- [Exercise goal]:
From the line containing "camera: 45 degrees left, 0 degrees up" to the last line of the data below, copy everything exactly and nothing else; pictures stay out.

--------------------------------

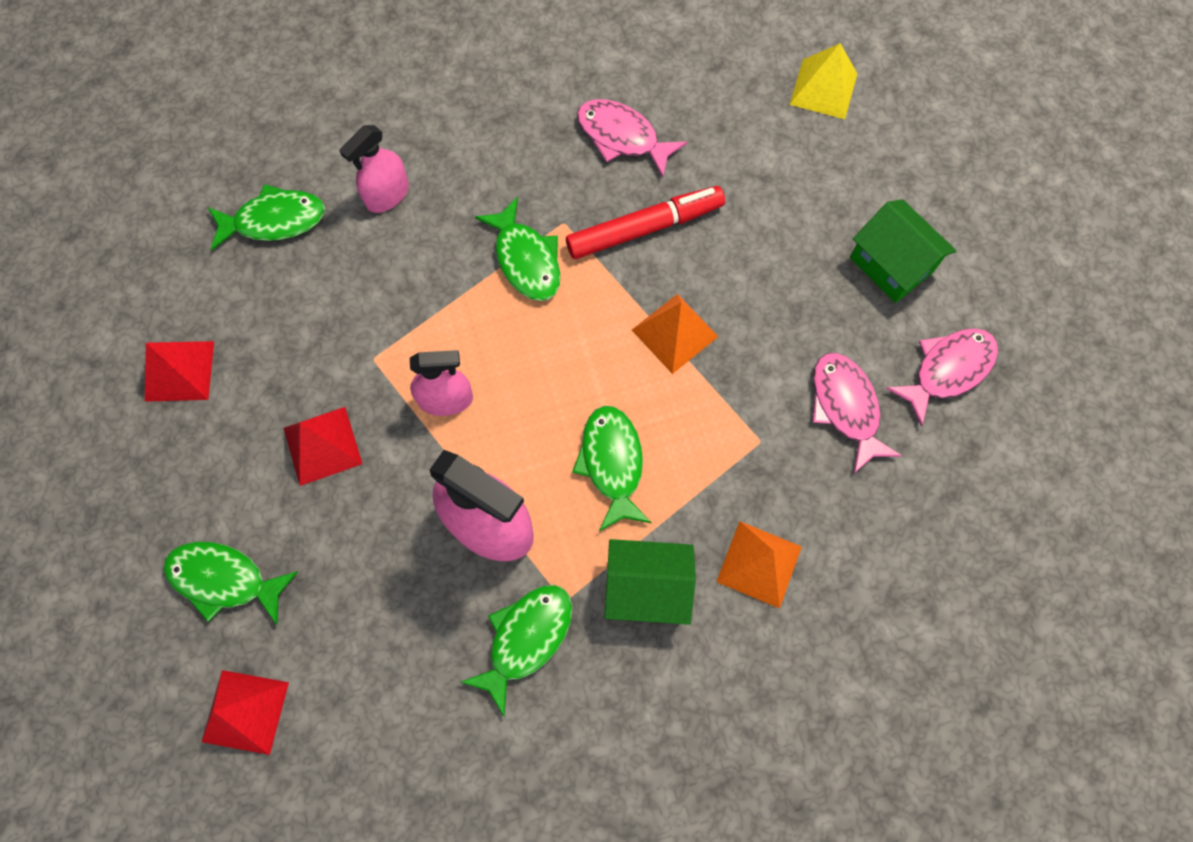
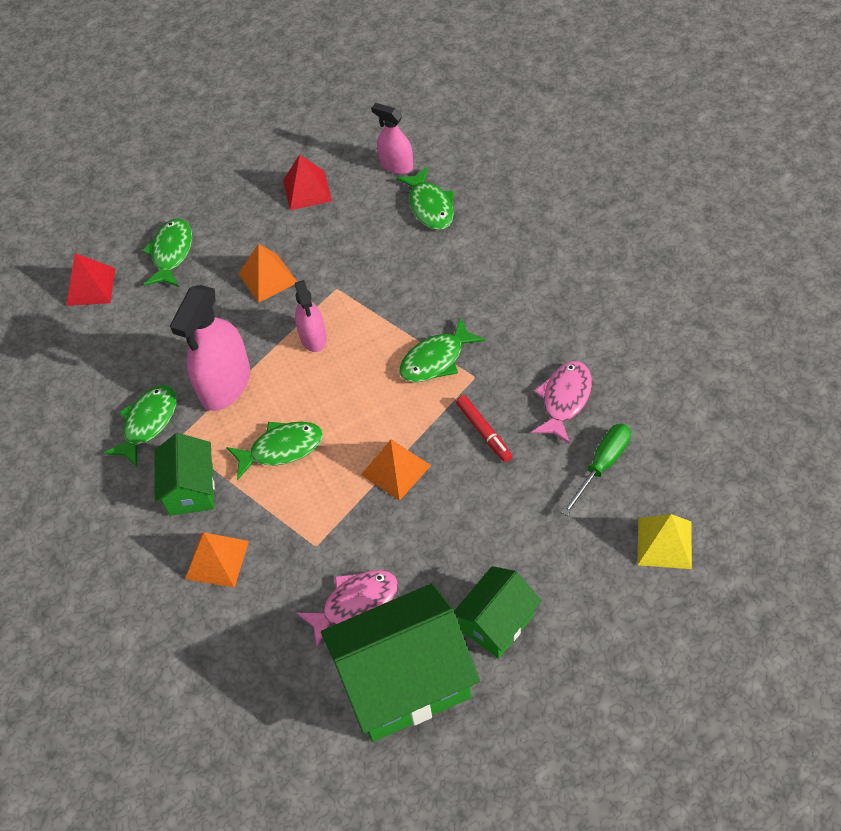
camera: 85 degrees right, 15 degrees down
(322, 445) = (268, 278): red pyramid -> orange pyramid
(387, 195) = (468, 263): pink spray bottle -> pink spray bottle (396, 165)
(526, 639) = (148, 423): green fish -> green fish turned 90 degrees counterclockwise
(644, 228) = (484, 432): red marker -> red marker, size x0.63
(717, 121) = (602, 465): none -> green screwdriver
(947, 370) = (404, 680): pink fish -> green house

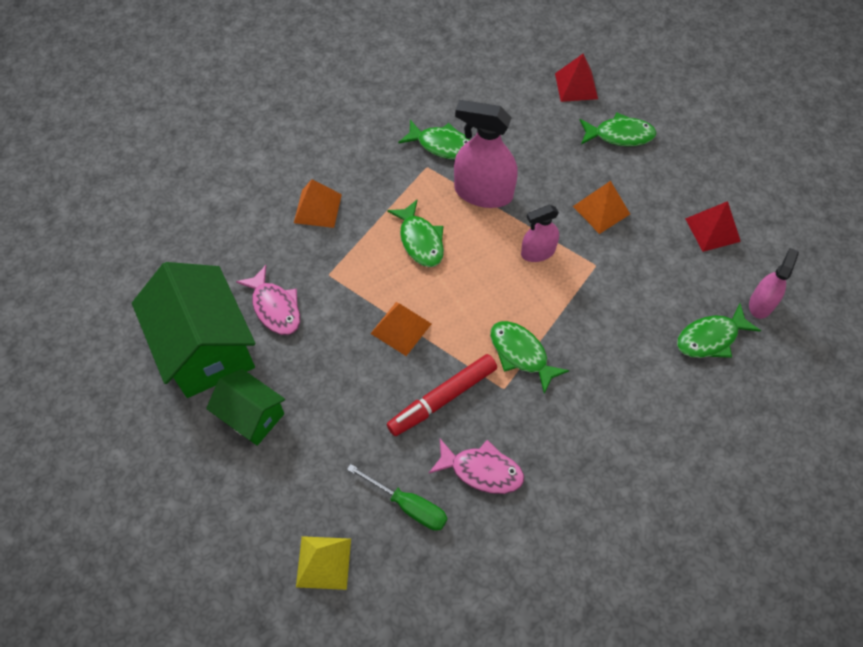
camera: 80 degrees right, 5 degrees up
(191, 489) = (381, 182): green house -> none
(484, 432) = (442, 398): red marker -> red marker, size x1.59

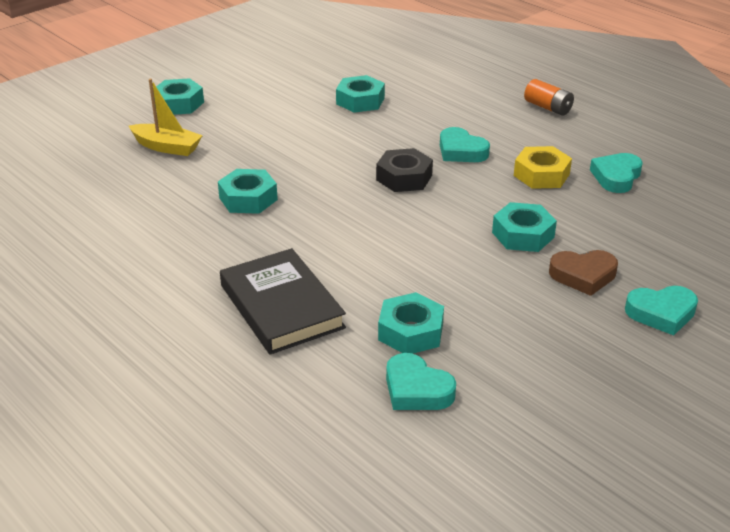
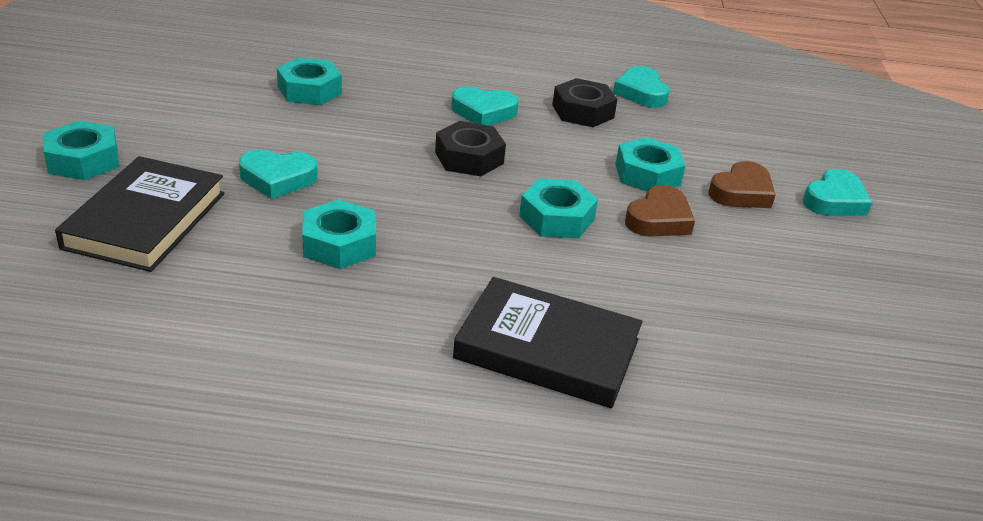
camera: 45 degrees left, 0 degrees up
(167, 147) = (145, 220): yellow boat -> black book
(410, 332) = (694, 313): turquoise nut -> turquoise nut (556, 218)
(416, 389) = (779, 367): turquoise heart -> turquoise heart (277, 179)
(482, 266) = (659, 219): none -> brown heart
(541, 175) = (583, 111): yellow nut -> black nut
(548, 107) = (499, 45): orange battery -> none

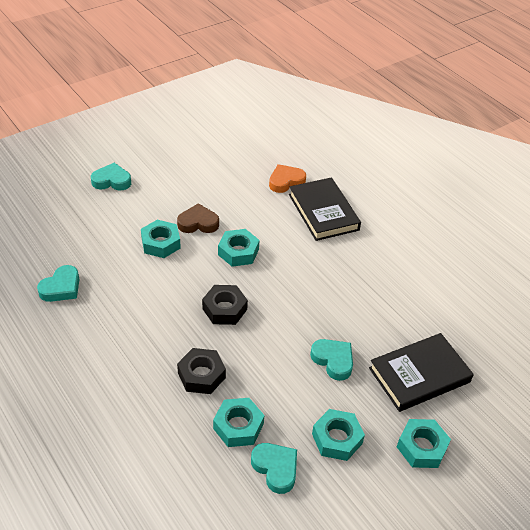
camera: 130 degrees left, 10 degrees up
(339, 244) = (346, 302): turquoise nut -> turquoise nut (337, 438)
(483, 112) = (168, 335): turquoise heart -> turquoise heart (275, 468)
(583, 111) = (117, 297): black nut -> black nut (201, 375)
(679, 360) = (286, 181): none -> orange heart
(741, 192) = (140, 209): brown heart -> none

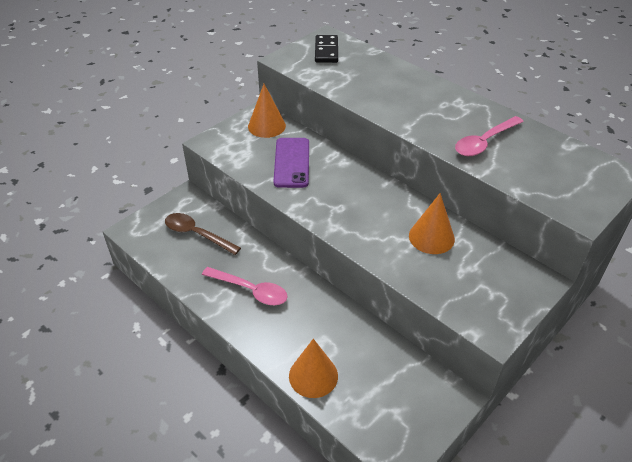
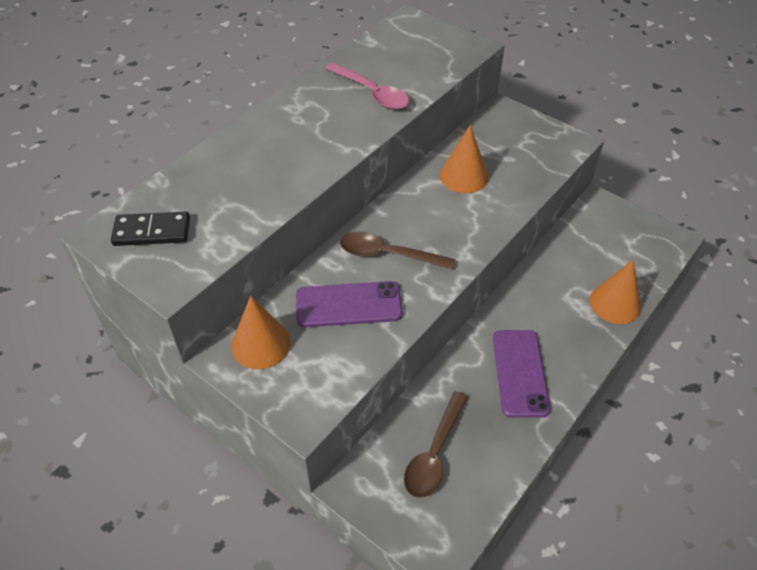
camera: 95 degrees left, 5 degrees up
(250, 290) = (520, 373): pink spoon -> purple phone
(338, 184) = (388, 254): none -> brown spoon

--------------------------------

- [Completed exercise]:
camera: 45 degrees left, 0 degrees up
(167, 147) = (145, 220): yellow boat -> black book
(410, 332) = (694, 313): turquoise nut -> turquoise nut (556, 218)
(416, 389) = (779, 367): turquoise heart -> turquoise heart (277, 179)
(482, 266) = (659, 219): none -> brown heart
(541, 175) = (583, 111): yellow nut -> black nut
(548, 107) = (499, 45): orange battery -> none

camera: 130 degrees left, 10 degrees up
(339, 244) = (346, 302): turquoise nut -> turquoise nut (337, 438)
(483, 112) = (168, 335): turquoise heart -> turquoise heart (275, 468)
(583, 111) = (117, 297): black nut -> black nut (201, 375)
(679, 360) = (286, 181): none -> orange heart
(741, 192) = (140, 209): brown heart -> none

camera: 95 degrees left, 5 degrees up
(250, 290) = (520, 373): pink spoon -> purple phone
(338, 184) = (388, 254): none -> brown spoon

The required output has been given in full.